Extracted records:
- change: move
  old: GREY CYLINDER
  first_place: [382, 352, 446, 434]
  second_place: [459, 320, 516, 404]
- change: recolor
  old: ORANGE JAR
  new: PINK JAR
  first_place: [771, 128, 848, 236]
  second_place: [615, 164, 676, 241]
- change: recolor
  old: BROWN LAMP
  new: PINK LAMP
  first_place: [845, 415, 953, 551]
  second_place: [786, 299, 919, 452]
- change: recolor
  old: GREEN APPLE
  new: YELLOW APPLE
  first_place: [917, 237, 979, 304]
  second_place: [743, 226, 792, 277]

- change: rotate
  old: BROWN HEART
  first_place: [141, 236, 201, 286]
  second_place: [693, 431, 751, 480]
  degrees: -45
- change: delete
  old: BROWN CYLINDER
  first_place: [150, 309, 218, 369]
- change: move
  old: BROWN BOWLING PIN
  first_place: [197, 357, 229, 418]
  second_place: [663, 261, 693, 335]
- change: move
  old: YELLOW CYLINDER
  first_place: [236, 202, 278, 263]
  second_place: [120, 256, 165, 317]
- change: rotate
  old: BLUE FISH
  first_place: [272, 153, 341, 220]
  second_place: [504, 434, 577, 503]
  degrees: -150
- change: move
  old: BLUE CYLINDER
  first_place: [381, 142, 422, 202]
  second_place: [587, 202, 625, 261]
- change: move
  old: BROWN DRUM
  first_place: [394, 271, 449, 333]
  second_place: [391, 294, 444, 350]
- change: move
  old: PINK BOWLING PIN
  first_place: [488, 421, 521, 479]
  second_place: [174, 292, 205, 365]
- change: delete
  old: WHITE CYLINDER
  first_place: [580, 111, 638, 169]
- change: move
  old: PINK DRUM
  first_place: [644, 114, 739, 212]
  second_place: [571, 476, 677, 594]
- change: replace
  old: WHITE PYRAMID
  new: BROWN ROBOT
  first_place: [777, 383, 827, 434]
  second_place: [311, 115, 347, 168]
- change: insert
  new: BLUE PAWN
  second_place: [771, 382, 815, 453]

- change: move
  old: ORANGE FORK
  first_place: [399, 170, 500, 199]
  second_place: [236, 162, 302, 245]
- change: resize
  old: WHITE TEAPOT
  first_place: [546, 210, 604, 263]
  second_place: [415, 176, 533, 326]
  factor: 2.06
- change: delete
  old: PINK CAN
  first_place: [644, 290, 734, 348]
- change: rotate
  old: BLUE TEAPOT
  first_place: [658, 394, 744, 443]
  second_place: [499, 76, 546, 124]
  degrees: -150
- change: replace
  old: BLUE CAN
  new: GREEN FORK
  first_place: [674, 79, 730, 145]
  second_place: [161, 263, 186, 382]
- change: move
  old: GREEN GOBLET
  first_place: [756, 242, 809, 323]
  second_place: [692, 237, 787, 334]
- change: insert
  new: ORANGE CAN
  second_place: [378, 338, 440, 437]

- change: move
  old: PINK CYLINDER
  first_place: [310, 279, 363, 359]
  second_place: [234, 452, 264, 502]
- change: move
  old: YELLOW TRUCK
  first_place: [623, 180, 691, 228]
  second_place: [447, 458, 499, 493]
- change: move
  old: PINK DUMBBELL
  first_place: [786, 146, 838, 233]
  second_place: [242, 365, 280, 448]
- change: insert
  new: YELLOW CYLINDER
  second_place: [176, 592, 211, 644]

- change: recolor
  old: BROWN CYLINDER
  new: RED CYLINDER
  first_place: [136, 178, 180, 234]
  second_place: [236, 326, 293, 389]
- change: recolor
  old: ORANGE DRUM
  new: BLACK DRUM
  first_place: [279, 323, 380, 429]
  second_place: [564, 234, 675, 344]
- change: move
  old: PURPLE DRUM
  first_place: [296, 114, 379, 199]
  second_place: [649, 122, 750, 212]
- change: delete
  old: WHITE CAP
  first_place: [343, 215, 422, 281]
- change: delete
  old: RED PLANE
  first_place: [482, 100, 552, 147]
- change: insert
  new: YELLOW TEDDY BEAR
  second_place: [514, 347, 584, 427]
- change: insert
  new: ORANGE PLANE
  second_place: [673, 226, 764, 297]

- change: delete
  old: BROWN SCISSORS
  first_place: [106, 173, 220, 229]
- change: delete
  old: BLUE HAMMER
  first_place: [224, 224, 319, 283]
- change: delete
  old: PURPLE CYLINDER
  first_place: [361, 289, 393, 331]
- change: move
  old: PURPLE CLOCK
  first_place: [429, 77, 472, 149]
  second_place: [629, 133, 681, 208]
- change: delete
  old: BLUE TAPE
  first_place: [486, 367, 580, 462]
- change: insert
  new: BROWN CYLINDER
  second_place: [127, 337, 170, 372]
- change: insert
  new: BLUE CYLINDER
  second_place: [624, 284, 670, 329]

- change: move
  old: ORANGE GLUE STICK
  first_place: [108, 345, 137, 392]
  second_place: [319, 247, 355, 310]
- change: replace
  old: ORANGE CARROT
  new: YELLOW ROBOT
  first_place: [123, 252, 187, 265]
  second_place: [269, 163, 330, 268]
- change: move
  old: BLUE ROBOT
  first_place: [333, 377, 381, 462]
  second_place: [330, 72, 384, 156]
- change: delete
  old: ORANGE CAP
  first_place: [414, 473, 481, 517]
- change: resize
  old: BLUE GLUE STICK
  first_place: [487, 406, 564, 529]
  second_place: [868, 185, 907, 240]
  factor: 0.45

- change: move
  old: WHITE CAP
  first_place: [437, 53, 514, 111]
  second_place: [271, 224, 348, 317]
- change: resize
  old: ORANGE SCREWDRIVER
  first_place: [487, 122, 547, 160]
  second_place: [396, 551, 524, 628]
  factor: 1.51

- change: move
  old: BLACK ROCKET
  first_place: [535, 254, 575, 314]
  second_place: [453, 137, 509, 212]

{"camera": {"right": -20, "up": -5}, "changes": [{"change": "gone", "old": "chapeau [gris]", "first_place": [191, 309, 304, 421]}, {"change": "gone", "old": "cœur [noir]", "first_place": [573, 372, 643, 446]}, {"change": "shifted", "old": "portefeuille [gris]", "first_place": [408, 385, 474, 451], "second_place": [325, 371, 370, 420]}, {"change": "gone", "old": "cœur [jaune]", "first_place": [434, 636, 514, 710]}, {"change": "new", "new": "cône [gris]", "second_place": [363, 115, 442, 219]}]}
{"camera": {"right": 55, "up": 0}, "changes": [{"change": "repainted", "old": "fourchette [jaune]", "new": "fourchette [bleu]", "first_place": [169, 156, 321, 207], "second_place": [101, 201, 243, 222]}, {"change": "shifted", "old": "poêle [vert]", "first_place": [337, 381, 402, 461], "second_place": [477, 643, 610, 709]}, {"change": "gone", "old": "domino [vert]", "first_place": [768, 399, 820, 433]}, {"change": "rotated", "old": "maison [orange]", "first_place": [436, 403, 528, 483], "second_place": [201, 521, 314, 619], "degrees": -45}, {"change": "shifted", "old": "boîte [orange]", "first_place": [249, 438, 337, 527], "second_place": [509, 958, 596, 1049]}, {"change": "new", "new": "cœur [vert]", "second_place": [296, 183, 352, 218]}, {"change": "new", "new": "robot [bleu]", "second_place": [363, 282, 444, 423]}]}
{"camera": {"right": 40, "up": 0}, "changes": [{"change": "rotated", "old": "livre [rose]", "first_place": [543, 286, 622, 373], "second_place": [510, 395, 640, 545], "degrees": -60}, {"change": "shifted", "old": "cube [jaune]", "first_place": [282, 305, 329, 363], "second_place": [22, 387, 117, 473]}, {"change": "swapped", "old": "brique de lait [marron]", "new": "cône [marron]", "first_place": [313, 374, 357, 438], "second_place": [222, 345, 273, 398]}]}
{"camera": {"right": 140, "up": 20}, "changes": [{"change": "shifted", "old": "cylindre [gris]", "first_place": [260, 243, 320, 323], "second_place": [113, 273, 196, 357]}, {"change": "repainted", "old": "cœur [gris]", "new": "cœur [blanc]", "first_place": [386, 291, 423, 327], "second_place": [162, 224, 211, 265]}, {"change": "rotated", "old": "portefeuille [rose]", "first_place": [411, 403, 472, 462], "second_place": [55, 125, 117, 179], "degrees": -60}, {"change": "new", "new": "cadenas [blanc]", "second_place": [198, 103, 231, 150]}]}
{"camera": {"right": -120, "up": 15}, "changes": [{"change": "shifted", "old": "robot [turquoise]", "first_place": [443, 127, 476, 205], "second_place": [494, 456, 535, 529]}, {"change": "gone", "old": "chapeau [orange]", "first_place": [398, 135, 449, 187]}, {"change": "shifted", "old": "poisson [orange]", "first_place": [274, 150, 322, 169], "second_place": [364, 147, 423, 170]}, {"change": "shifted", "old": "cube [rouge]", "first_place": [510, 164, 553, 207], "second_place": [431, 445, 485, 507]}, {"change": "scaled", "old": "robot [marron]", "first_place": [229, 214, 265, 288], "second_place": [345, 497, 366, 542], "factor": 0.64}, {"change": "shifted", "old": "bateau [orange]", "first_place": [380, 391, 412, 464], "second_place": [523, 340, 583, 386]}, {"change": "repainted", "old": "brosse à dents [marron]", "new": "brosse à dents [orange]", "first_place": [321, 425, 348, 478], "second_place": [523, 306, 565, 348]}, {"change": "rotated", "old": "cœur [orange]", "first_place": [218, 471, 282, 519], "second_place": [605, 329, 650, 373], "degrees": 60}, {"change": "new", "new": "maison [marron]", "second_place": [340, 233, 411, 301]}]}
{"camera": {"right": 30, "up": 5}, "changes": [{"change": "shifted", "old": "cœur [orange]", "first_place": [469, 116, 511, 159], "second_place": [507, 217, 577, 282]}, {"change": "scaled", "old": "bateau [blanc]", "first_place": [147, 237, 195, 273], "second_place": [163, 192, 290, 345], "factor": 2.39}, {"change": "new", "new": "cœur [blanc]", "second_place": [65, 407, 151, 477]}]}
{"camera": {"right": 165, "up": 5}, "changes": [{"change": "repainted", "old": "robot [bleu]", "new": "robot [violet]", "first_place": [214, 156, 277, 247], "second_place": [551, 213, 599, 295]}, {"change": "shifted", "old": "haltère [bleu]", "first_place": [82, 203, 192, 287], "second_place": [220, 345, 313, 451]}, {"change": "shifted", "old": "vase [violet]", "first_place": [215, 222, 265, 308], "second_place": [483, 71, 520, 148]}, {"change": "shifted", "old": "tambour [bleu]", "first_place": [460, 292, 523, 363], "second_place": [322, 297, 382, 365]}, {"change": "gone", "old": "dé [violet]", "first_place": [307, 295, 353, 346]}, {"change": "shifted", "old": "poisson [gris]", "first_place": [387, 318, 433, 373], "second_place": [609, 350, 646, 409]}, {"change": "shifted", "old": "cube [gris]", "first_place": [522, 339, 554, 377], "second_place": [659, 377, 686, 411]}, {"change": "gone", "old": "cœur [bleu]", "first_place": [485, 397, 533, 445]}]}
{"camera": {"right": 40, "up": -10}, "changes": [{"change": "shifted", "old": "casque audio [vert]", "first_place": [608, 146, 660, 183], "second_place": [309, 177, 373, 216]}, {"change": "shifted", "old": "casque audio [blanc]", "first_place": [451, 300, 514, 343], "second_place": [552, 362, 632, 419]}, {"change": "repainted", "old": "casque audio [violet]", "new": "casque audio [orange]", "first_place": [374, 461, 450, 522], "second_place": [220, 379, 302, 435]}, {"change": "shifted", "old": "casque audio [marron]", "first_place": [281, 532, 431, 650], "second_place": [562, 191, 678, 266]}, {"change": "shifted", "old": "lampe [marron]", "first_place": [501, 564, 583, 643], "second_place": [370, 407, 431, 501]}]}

(Problem to solve):
On how many lines of the records above does the word "YELLOW" appear? Answer with only that number.

(Your solution):
6